| Information |

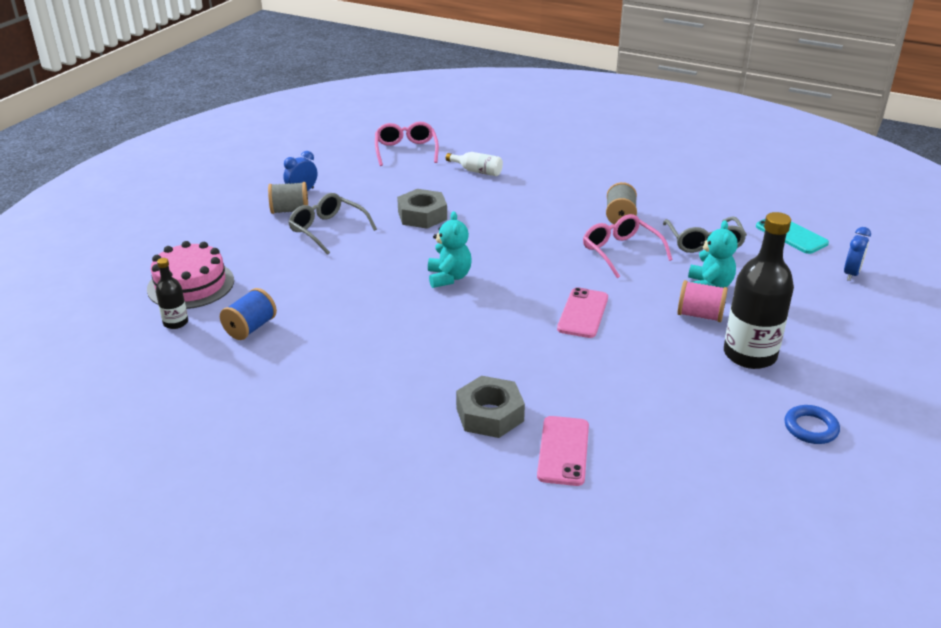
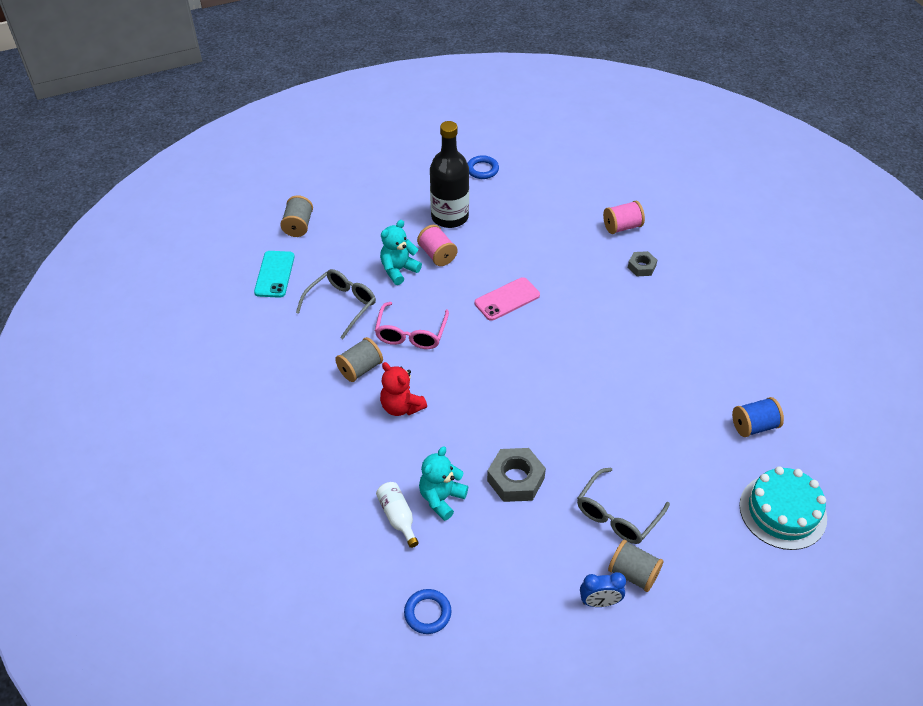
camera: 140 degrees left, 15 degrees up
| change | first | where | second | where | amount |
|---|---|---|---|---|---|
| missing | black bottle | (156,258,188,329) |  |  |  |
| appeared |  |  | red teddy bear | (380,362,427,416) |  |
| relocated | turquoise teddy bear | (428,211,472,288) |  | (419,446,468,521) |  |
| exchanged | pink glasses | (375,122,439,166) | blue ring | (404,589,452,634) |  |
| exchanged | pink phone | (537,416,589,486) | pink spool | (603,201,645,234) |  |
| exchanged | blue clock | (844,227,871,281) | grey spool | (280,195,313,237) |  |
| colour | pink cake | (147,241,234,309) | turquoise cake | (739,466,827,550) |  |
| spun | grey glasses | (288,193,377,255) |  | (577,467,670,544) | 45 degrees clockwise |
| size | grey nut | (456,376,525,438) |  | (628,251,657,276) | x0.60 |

| Exercise details |
Omit the pictures, and quote the material above exactly as given.

| Your solution |
camera: 140 degrees left, 15 degrees up
| change | first | where | second | where | amount |
|---|---|---|---|---|---|
| missing | black bottle | (156,258,188,329) |  |  |  |
| appeared |  |  | red teddy bear | (380,362,427,416) |  |
| relocated | turquoise teddy bear | (428,211,472,288) |  | (419,446,468,521) |  |
| exchanged | pink glasses | (375,122,439,166) | blue ring | (404,589,452,634) |  |
| exchanged | pink phone | (537,416,589,486) | pink spool | (603,201,645,234) |  |
| exchanged | blue clock | (844,227,871,281) | grey spool | (280,195,313,237) |  |
| colour | pink cake | (147,241,234,309) | turquoise cake | (739,466,827,550) |  |
| spun | grey glasses | (288,193,377,255) |  | (577,467,670,544) | 45 degrees clockwise |
| size | grey nut | (456,376,525,438) |  | (628,251,657,276) | x0.60 |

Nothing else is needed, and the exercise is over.